> [Information]:
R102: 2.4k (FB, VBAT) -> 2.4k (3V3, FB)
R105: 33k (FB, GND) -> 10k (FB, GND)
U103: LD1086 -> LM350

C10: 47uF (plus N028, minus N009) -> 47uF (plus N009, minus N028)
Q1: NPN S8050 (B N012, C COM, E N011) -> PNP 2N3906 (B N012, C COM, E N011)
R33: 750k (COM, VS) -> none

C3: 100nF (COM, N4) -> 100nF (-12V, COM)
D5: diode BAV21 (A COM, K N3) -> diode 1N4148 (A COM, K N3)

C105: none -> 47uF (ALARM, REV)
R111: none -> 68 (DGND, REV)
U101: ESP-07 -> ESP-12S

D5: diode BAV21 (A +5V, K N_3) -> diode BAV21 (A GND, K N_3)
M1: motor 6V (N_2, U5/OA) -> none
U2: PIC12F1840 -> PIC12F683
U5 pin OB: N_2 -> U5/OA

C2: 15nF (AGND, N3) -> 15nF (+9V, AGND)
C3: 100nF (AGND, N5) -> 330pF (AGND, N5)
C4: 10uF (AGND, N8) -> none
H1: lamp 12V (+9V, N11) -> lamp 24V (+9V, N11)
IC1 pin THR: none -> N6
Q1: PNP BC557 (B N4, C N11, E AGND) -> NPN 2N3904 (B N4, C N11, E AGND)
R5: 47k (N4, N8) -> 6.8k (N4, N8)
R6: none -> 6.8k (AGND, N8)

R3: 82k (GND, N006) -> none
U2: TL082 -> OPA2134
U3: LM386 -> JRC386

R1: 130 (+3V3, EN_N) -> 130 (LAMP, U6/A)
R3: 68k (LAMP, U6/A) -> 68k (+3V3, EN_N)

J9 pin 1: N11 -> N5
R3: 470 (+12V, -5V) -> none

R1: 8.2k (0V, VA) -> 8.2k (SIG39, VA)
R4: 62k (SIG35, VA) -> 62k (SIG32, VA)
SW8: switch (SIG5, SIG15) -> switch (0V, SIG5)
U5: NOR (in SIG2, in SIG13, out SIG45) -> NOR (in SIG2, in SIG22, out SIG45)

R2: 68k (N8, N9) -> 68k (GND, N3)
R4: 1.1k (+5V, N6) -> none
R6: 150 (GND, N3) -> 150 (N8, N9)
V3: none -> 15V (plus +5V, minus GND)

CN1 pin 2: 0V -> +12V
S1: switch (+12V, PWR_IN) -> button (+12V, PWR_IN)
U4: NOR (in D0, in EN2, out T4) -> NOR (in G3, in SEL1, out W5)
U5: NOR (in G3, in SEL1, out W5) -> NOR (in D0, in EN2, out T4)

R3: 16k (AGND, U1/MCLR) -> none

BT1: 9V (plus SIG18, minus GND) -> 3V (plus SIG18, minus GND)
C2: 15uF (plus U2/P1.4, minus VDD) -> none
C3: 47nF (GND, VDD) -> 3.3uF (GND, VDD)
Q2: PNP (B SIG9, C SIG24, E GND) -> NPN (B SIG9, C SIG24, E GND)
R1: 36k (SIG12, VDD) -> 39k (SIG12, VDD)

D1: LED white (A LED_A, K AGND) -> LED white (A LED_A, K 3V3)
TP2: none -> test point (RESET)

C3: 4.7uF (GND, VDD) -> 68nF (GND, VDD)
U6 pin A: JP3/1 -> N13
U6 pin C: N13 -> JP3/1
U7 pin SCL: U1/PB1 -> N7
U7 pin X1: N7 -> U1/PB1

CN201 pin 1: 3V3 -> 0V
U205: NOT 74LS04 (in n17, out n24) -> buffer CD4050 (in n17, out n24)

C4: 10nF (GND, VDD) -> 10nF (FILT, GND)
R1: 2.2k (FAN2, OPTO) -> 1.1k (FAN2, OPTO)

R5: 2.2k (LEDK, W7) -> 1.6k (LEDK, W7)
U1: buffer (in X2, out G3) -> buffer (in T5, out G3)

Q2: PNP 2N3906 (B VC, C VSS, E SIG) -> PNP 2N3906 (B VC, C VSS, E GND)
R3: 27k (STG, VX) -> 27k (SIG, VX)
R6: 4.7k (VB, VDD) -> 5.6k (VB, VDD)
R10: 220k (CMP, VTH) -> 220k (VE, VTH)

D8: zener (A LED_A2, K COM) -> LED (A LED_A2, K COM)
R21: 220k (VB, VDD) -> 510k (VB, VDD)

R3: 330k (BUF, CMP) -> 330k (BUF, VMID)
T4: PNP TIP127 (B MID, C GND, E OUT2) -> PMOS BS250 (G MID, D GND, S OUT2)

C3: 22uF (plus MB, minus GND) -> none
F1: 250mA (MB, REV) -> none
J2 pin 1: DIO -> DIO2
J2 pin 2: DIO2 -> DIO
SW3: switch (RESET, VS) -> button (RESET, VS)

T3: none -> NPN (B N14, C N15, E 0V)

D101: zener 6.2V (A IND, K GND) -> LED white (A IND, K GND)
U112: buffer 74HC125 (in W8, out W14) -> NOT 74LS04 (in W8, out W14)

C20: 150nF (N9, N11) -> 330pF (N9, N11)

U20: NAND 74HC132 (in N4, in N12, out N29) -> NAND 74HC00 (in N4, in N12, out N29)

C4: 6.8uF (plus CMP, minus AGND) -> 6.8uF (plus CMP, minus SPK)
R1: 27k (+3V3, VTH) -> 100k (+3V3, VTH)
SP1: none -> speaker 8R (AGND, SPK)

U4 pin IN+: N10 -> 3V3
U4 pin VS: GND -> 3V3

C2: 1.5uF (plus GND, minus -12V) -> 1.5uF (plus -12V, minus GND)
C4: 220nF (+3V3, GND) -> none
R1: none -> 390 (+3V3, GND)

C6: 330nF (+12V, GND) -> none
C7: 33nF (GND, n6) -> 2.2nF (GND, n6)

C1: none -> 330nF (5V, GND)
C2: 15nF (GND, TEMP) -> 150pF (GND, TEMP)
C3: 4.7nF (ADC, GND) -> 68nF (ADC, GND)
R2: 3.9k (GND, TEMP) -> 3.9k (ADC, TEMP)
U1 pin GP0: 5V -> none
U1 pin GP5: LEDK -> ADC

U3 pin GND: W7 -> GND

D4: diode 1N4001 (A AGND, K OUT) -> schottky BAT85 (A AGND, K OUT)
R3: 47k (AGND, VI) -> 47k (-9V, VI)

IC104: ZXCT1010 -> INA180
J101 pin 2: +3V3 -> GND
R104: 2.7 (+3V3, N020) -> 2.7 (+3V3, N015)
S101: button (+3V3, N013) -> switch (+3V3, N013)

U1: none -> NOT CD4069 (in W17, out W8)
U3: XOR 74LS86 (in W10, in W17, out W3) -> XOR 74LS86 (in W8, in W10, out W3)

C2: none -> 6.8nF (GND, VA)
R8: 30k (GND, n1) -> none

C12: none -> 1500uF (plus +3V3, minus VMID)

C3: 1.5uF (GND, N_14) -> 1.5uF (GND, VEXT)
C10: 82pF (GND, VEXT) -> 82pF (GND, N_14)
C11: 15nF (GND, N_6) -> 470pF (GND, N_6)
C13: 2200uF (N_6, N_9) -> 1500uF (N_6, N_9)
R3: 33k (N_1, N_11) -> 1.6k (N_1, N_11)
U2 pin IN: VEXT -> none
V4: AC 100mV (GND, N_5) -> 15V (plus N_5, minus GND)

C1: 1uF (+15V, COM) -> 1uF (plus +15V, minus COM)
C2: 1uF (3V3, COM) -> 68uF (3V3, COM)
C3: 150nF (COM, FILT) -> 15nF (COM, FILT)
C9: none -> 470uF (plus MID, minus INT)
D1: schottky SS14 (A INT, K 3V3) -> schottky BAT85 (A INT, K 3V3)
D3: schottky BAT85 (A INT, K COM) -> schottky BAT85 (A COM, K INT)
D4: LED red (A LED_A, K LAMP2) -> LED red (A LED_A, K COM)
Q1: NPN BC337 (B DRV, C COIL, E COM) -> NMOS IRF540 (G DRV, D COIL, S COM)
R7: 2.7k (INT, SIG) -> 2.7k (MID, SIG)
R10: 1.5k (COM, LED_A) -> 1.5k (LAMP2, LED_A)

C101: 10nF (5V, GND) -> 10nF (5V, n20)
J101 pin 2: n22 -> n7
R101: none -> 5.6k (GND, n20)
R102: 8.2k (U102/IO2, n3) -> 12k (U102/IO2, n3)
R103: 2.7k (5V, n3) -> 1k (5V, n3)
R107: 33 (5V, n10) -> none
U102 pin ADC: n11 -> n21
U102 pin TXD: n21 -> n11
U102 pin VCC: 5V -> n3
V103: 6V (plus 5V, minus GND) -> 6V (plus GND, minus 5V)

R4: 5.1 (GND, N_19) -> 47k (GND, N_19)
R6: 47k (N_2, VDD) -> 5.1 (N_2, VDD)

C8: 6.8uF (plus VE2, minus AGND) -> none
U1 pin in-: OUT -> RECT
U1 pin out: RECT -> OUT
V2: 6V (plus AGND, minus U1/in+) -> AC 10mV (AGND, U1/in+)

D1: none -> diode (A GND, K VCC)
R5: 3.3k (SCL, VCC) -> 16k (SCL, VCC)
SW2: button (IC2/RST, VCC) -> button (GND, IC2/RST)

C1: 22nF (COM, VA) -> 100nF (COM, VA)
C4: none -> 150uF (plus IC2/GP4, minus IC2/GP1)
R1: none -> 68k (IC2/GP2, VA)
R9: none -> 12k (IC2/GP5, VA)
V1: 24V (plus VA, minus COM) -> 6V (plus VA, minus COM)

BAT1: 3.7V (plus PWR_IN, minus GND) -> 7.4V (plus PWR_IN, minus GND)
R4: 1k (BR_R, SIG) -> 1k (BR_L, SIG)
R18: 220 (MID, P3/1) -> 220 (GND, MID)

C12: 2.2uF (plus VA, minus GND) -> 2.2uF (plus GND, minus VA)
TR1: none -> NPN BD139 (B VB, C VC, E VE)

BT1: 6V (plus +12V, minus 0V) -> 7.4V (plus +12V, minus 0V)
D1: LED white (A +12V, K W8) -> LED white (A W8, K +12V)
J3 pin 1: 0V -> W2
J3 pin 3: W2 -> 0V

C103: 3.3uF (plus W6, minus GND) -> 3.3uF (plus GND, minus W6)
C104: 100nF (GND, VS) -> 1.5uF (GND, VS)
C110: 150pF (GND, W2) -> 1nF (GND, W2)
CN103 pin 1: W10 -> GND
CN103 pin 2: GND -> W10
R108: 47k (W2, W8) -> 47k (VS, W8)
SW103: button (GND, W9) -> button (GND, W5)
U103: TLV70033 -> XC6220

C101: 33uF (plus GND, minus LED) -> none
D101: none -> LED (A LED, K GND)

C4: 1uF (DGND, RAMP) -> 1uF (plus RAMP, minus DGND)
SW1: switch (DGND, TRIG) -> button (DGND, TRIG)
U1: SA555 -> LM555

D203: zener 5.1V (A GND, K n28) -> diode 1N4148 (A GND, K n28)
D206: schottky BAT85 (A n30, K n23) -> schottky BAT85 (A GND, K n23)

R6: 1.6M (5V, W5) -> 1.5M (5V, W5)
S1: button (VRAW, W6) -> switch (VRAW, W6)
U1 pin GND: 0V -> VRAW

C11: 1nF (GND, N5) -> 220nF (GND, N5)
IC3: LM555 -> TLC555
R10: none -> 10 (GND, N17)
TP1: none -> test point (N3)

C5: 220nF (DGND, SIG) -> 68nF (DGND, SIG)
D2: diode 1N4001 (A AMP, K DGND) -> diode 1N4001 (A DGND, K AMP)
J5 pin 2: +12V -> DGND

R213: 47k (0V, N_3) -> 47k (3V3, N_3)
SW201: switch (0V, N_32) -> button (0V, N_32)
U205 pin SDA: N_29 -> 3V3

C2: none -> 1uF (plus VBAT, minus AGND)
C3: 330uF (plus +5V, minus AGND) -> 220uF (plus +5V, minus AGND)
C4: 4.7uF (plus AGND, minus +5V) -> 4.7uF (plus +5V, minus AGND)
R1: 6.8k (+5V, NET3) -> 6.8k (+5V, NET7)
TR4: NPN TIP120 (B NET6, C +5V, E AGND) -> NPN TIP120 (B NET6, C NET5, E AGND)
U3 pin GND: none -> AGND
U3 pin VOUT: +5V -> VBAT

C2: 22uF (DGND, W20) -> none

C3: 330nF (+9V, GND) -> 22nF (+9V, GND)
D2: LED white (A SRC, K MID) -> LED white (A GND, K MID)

> [Activity]: The required answer is the exact run of lines above starting at the line with "C4: 220nF (+3V3, GND) -> none" and ending at the line with "S101: button (+3V3, N013)", with both ends present.

> [Reply]:
C4: 220nF (+3V3, GND) -> none
R1: none -> 390 (+3V3, GND)

C6: 330nF (+12V, GND) -> none
C7: 33nF (GND, n6) -> 2.2nF (GND, n6)

C1: none -> 330nF (5V, GND)
C2: 15nF (GND, TEMP) -> 150pF (GND, TEMP)
C3: 4.7nF (ADC, GND) -> 68nF (ADC, GND)
R2: 3.9k (GND, TEMP) -> 3.9k (ADC, TEMP)
U1 pin GP0: 5V -> none
U1 pin GP5: LEDK -> ADC

U3 pin GND: W7 -> GND

D4: diode 1N4001 (A AGND, K OUT) -> schottky BAT85 (A AGND, K OUT)
R3: 47k (AGND, VI) -> 47k (-9V, VI)

IC104: ZXCT1010 -> INA180
J101 pin 2: +3V3 -> GND
R104: 2.7 (+3V3, N020) -> 2.7 (+3V3, N015)
S101: button (+3V3, N013) -> switch (+3V3, N013)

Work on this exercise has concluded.